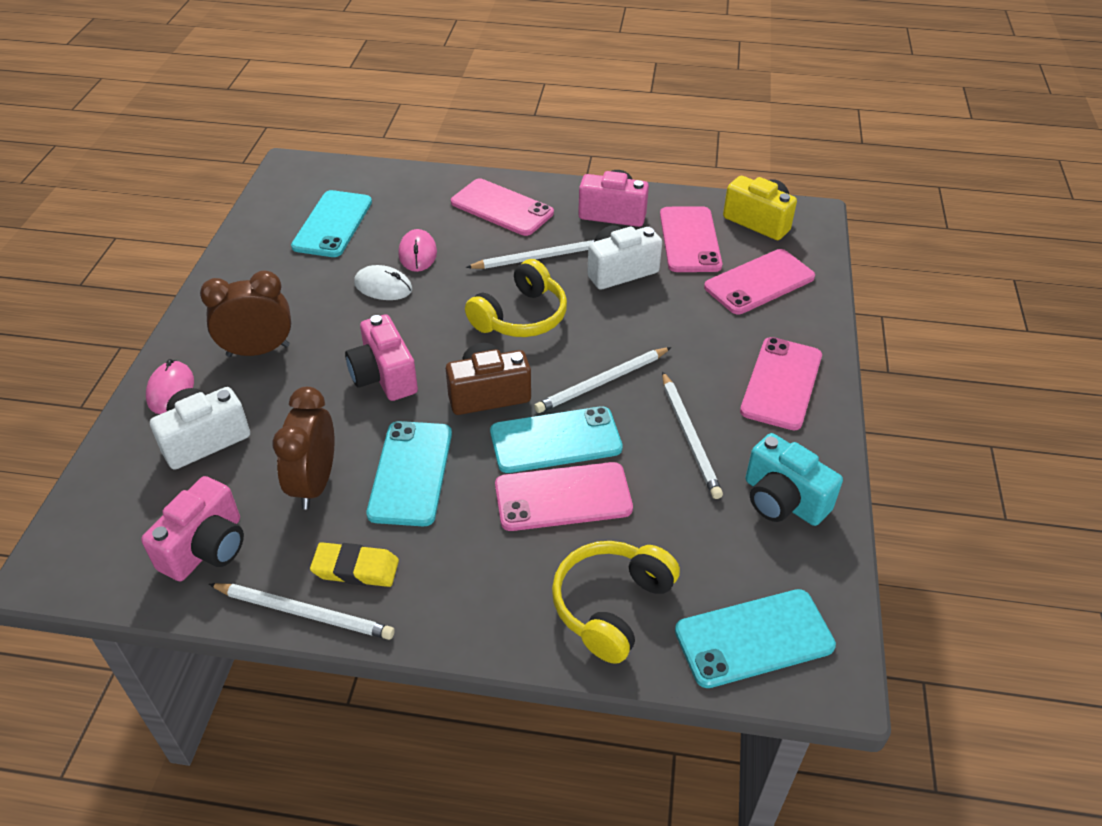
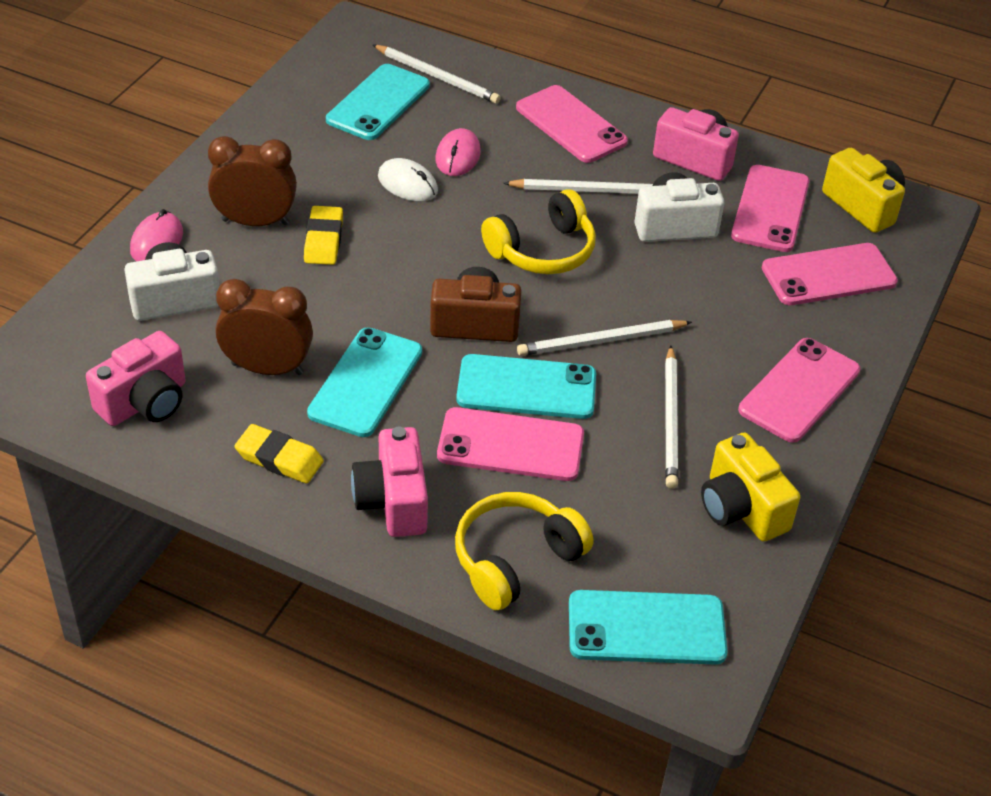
camera: 15 degrees right, 0 degrees up
(305, 613) = (217, 485): white pencil -> white pencil (437, 77)
(314, 483) = (267, 368): brown clock -> brown clock turned 75 degrees clockwise
(326, 352) = (324, 240): none -> yellow eraser
(384, 376) = (374, 279): pink camera -> pink camera (393, 501)
(783, 500) = (741, 508): turquoise camera -> yellow camera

→ WHAT TO PRODUCE
Could you print the whole listing again, exactly, leaving the pictures out?

→ WRITTEN SOLUTION
camera: 15 degrees right, 0 degrees up
(305, 613) = (217, 485): white pencil -> white pencil (437, 77)
(314, 483) = (267, 368): brown clock -> brown clock turned 75 degrees clockwise
(326, 352) = (324, 240): none -> yellow eraser
(384, 376) = (374, 279): pink camera -> pink camera (393, 501)
(783, 500) = (741, 508): turquoise camera -> yellow camera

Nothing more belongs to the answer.